Top of SUPPLIED DATA

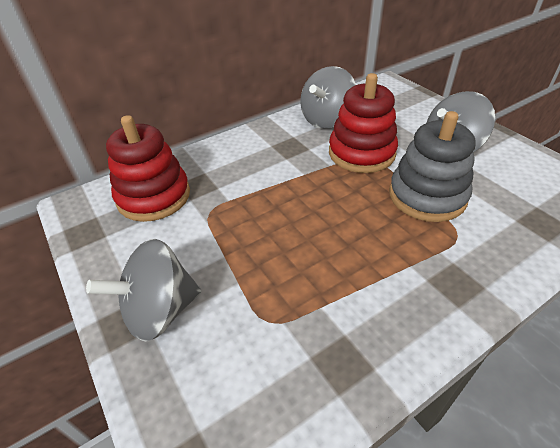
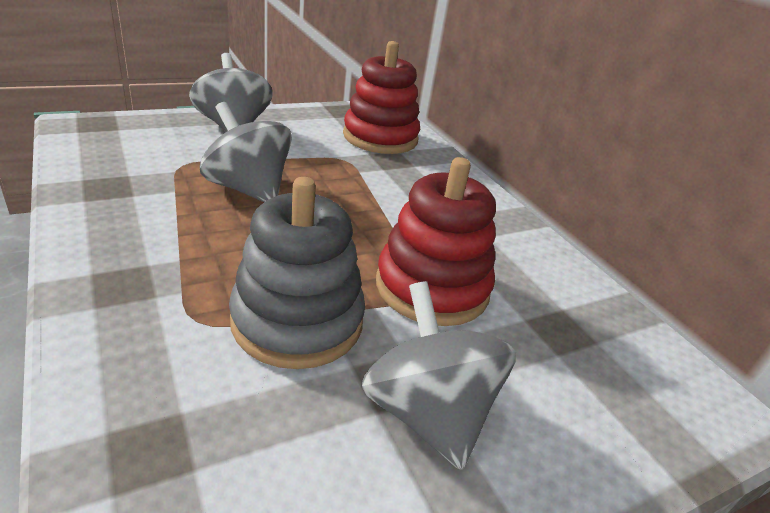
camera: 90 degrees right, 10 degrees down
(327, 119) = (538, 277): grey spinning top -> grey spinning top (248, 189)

Bottom of SUPPLIED DATA
Top of SUPPLIED DATA

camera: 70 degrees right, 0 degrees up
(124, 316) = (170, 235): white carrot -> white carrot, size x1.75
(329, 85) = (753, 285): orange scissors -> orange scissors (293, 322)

Bottom of SUPPLIED DATA

■ DIRECTIONS FOR THIS TASK:
If a line in the records contains the word "degrees", copy it.

■ ANSWER SPACE:
camera: 90 degrees right, 10 degrees down
camera: 70 degrees right, 0 degrees up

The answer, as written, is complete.